**Prompt**
Among the entries below, please repeat exactly and only the lines from the line containing "gray triangle: (678, 181)" to the line containing "black rectangle: (334, 407)", both lines included.

**Data shown**
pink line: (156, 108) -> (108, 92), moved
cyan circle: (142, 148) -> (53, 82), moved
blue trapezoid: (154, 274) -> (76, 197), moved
--
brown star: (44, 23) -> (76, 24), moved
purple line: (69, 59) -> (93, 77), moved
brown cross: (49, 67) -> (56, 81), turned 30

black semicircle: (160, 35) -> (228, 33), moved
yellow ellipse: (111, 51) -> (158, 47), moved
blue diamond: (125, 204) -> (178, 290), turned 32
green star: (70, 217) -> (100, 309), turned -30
==
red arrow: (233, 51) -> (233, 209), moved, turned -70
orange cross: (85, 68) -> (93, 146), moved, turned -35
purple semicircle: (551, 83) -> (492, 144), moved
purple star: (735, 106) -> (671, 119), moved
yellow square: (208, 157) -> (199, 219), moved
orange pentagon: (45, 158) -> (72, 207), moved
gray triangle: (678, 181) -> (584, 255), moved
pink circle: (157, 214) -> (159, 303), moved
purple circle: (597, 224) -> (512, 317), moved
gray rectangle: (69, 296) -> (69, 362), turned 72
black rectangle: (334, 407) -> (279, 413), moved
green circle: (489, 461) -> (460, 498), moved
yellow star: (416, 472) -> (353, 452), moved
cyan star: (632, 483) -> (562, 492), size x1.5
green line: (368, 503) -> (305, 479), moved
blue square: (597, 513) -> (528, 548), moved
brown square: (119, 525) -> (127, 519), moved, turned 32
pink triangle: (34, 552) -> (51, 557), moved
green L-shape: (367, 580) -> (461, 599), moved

**Exercise answer**
gray triangle: (678, 181) -> (584, 255), moved
pink circle: (157, 214) -> (159, 303), moved
purple circle: (597, 224) -> (512, 317), moved
gray rectangle: (69, 296) -> (69, 362), turned 72
black rectangle: (334, 407) -> (279, 413), moved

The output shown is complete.